> **PROBLEM TO WORK ON**
Every line with the string "left" should be copied from the data.

*-*-*

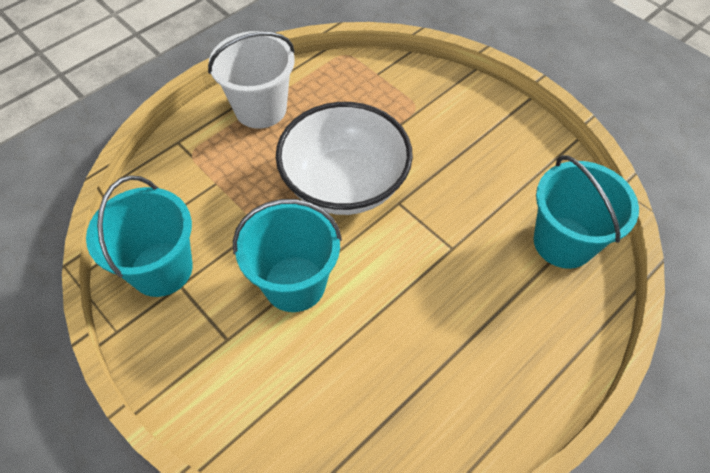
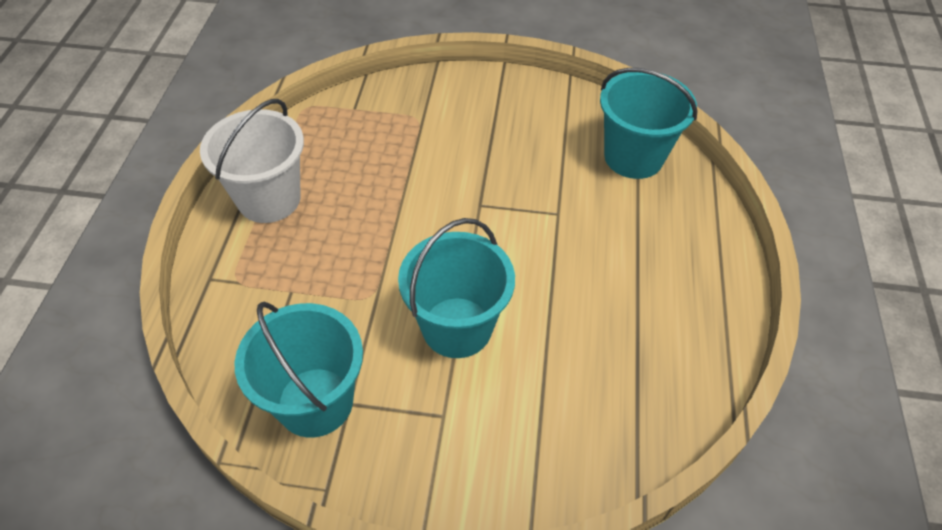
camera: 40 degrees left, 5 degrees down
(344, 184) = (417, 217): white bowl -> none

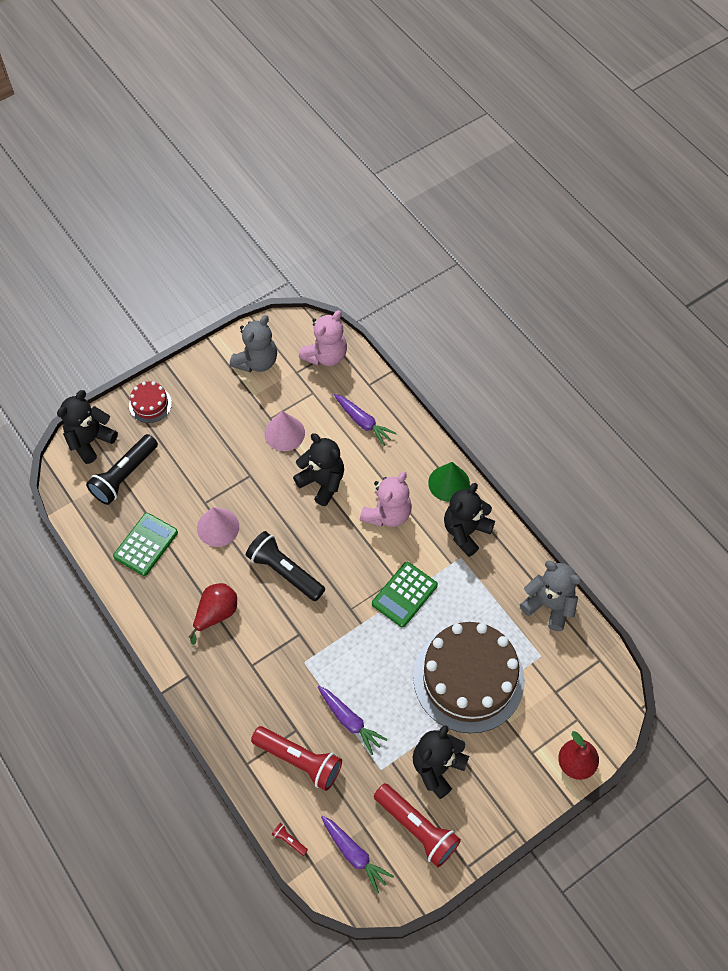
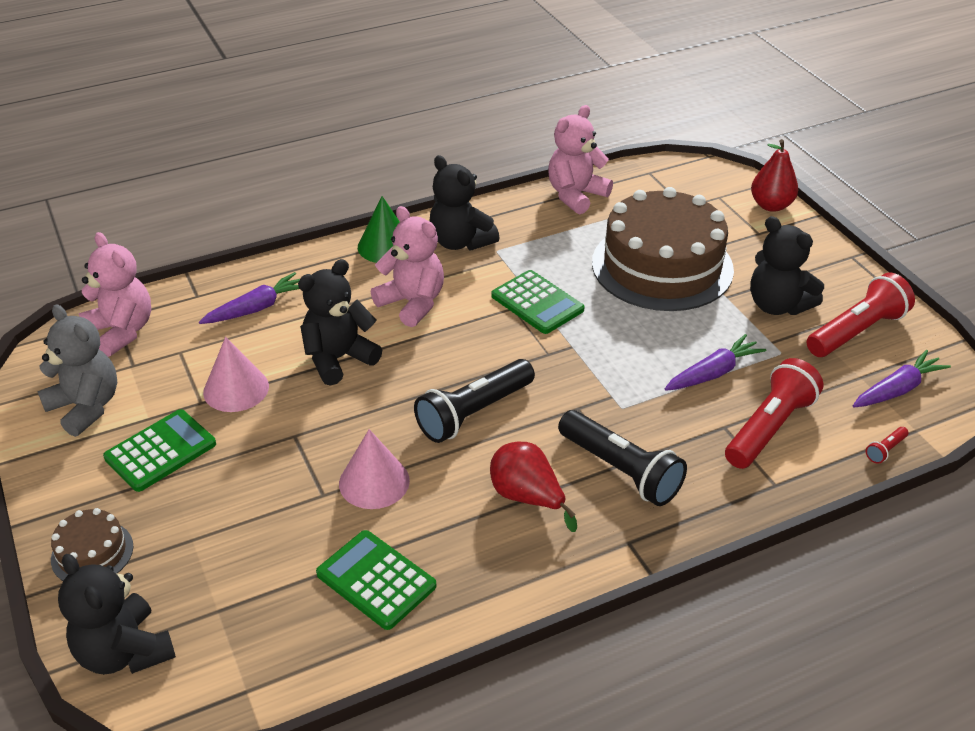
camera: 80 degrees left, 20 degrees down
(124, 476) = (225, 602): black flashlight -> black flashlight (621, 470)
(150, 404) = (92, 553): red cake -> brown cake
(227, 411) = (160, 451): none -> green calculator
(549, 605) = (576, 195): grey teddy bear -> pink teddy bear

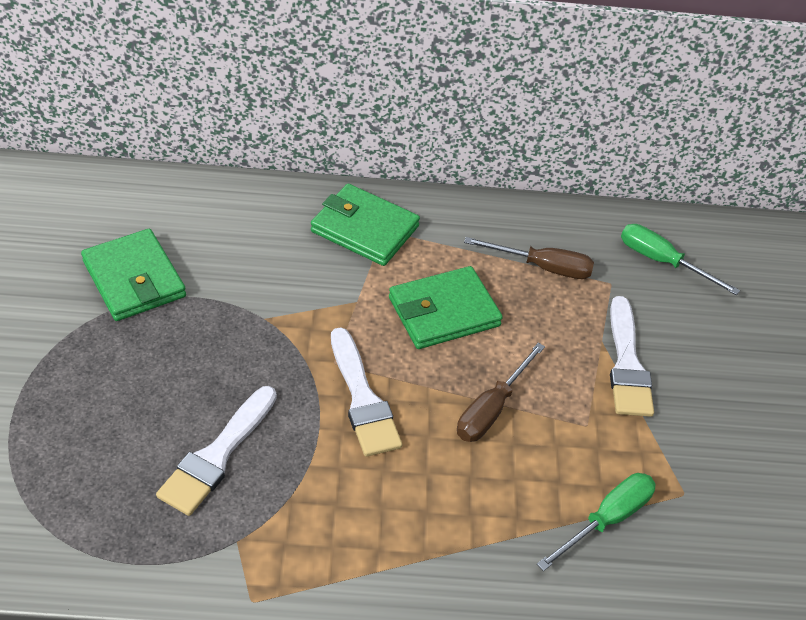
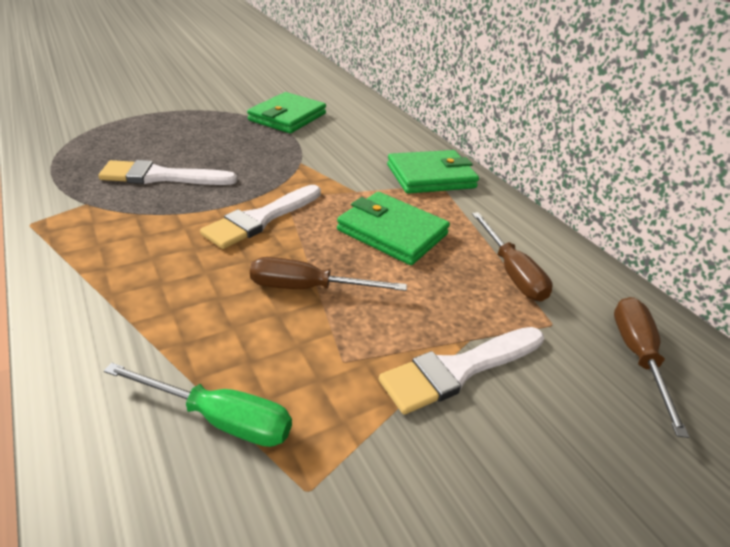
camera: 60 degrees right, 10 degrees down
(364, 229) = (431, 176): green wallet -> green wallet turned 75 degrees clockwise
(662, 261) = (637, 356): green screwdriver -> brown screwdriver

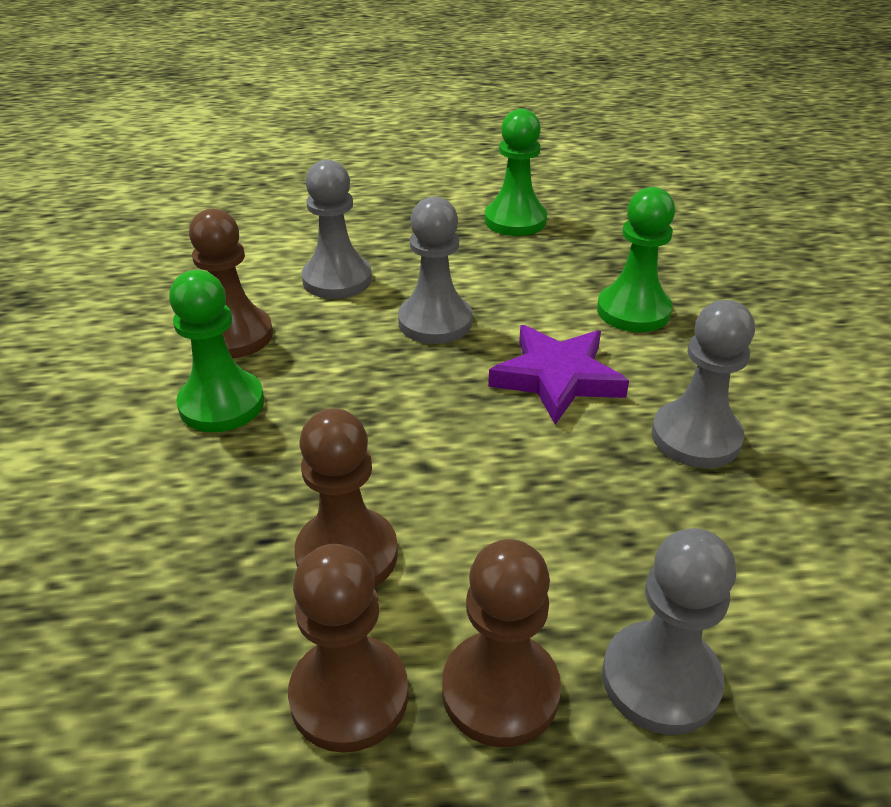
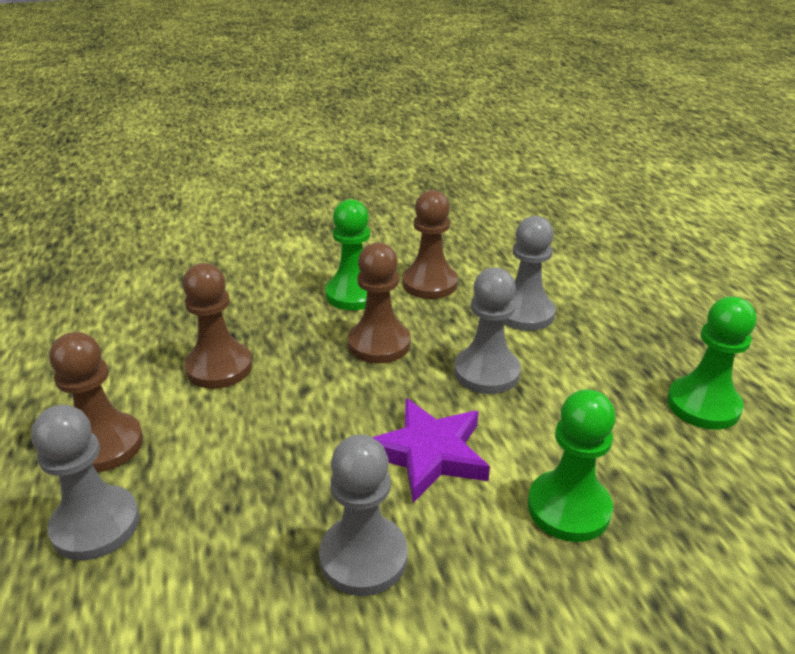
camera: 80 degrees right, 5 degrees down
(349, 695) = (114, 385): brown pawn -> brown pawn (379, 344)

*-*-*

> **RESULT OF THIS TASK**
camera: 40 degrees left, 5 degrees down
camera: 80 degrees left, 20 degrees down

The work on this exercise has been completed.